■ Data for this task ■
[Start of Attachment]

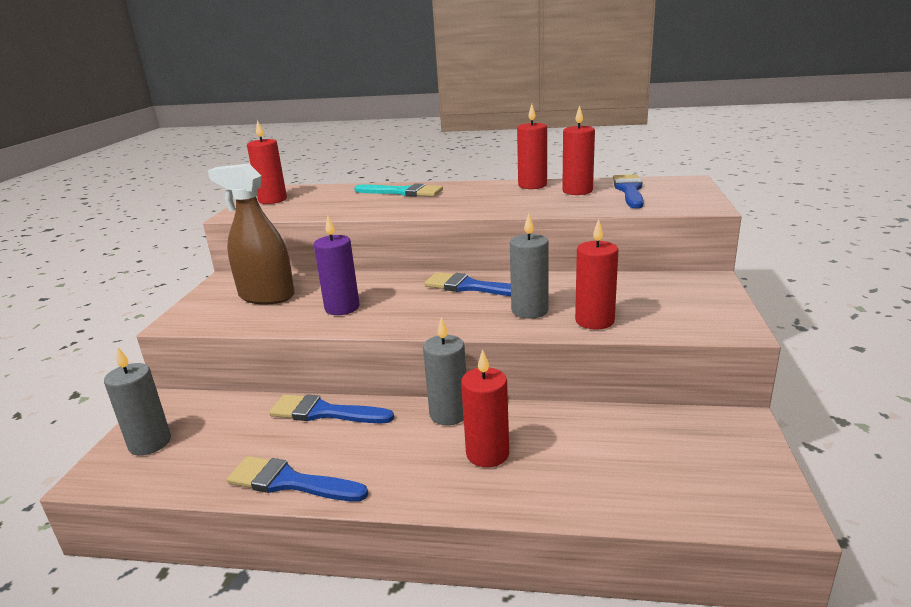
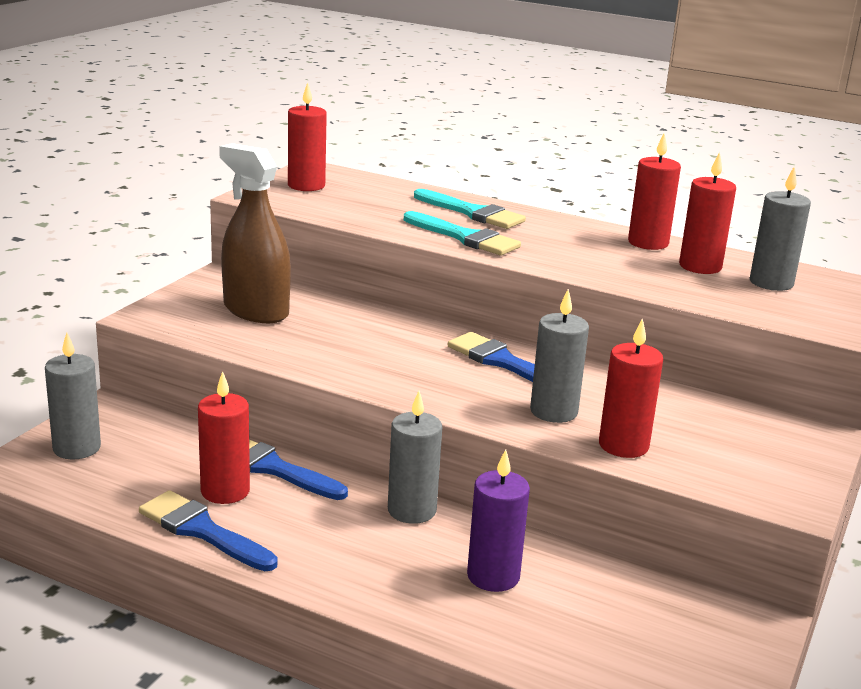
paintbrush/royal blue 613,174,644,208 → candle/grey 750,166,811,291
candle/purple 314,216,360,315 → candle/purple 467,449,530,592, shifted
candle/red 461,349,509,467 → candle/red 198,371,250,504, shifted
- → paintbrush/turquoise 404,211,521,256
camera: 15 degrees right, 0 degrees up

[End of Attachment]
[Start of Attachment]

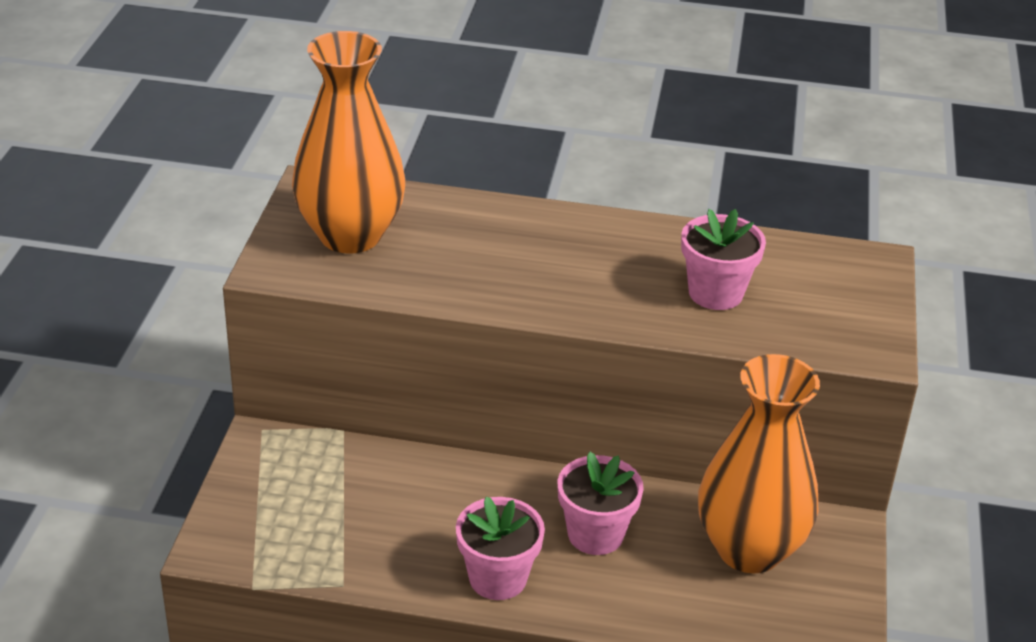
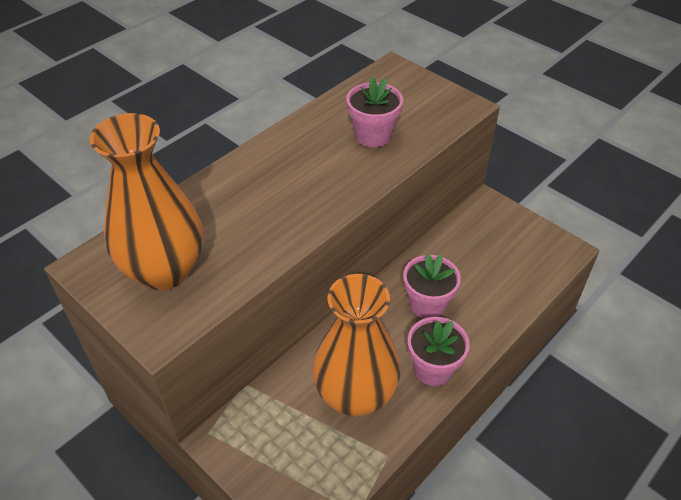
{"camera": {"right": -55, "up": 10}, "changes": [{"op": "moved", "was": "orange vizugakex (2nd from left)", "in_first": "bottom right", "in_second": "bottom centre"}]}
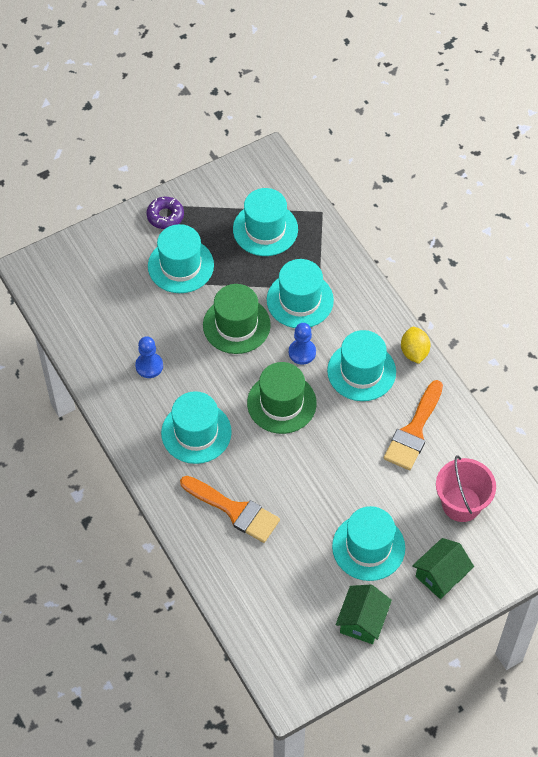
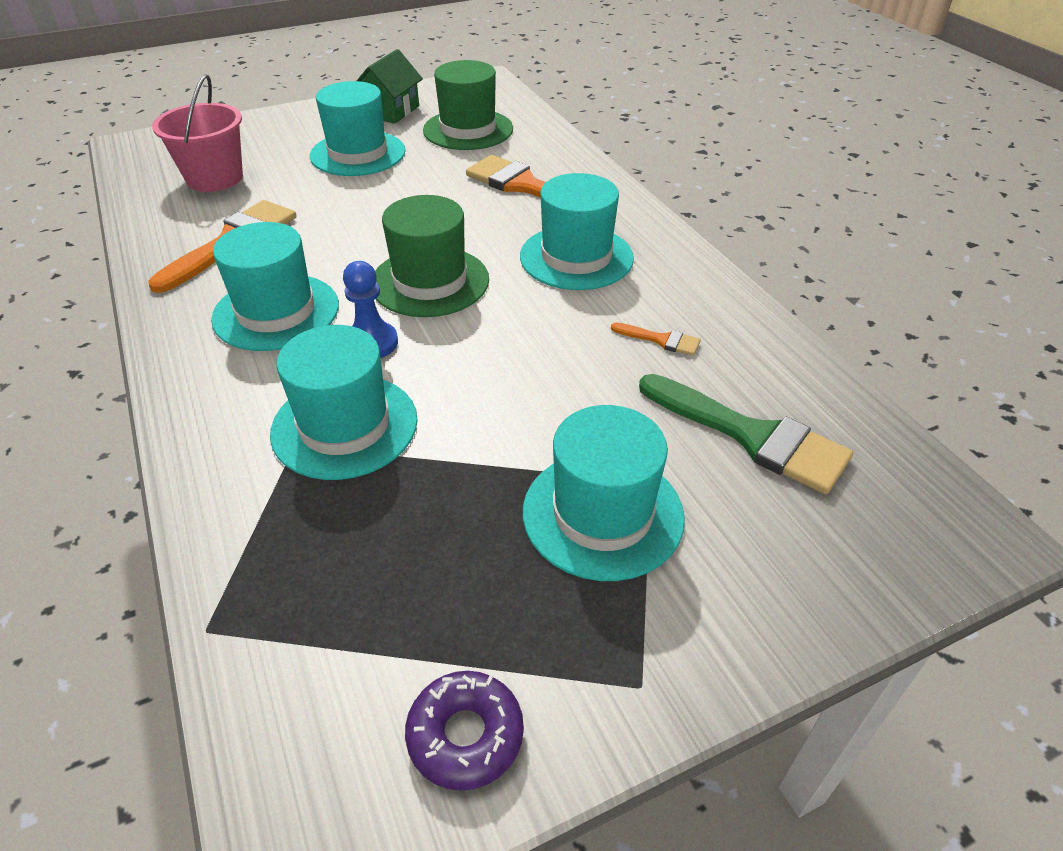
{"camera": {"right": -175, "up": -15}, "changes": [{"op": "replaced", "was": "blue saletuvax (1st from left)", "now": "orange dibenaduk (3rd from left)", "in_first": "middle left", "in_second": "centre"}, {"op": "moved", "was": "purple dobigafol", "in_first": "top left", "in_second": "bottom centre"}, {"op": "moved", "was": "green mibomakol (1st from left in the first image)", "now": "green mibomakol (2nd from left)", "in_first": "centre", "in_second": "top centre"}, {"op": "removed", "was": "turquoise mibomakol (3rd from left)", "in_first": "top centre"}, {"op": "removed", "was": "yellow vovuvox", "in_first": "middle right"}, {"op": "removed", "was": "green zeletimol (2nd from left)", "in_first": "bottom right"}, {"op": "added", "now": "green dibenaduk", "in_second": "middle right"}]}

[End of Attachment]
[Start of Attachment]

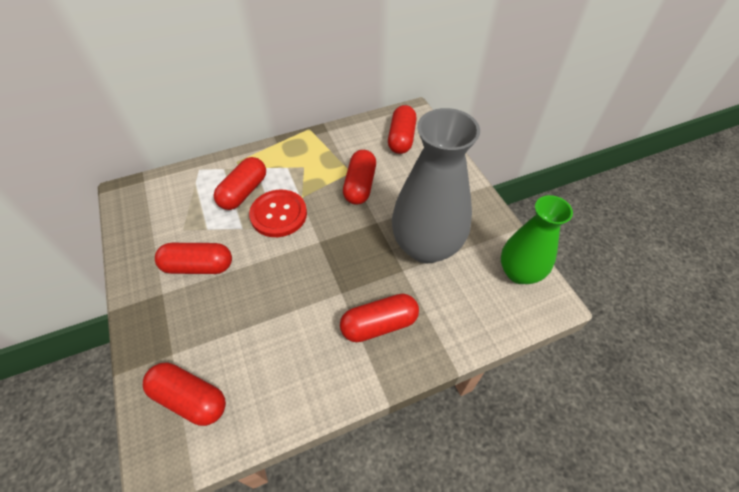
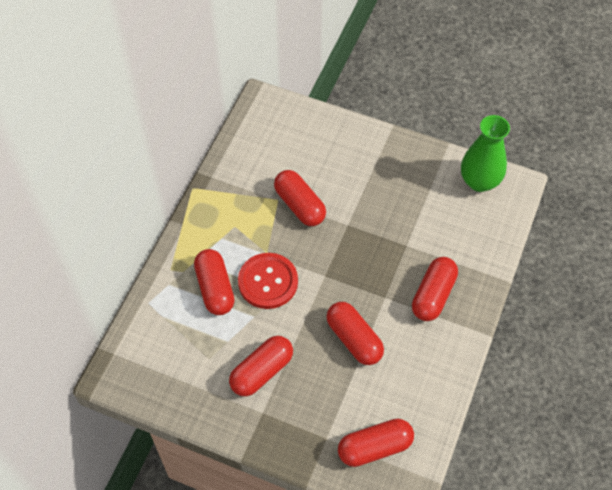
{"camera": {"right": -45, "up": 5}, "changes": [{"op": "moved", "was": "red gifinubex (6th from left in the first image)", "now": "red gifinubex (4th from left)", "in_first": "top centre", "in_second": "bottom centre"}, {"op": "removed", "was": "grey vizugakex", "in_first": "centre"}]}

[End of Attachment]

■ Required action ■
Copy only these lines from the records above, exactly: the one with "vizugakex (2nd from", the one with "saletuvax (1st from", and those between. Skip the pictures.

■ Problem solution ■
{"camera": {"right": -55, "up": 10}, "changes": [{"op": "moved", "was": "orange vizugakex (2nd from left)", "in_first": "bottom right", "in_second": "bottom centre"}]}
{"camera": {"right": -175, "up": -15}, "changes": [{"op": "replaced", "was": "blue saletuvax (1st from left)", "now": "orange dibenaduk (3rd from left)", "in_first": "middle left", "in_second": "centre"}, {"op": "moved", "was": "purple dobigafol", "in_first": "top left", "in_second": "bottom centre"}, {"op": "moved", "was": "green mibomakol (1st from left in the first image)", "now": "green mibomakol (2nd from left)", "in_first": "centre", "in_second": "top centre"}, {"op": "removed", "was": "turquoise mibomakol (3rd from left)", "in_first": "top centre"}, {"op": "removed", "was": "yellow vovuvox", "in_first": "middle right"}, {"op": "removed", "was": "green zeletimol (2nd from left)", "in_first": "bottom right"}, {"op": "added", "now": "green dibenaduk", "in_second": "middle right"}]}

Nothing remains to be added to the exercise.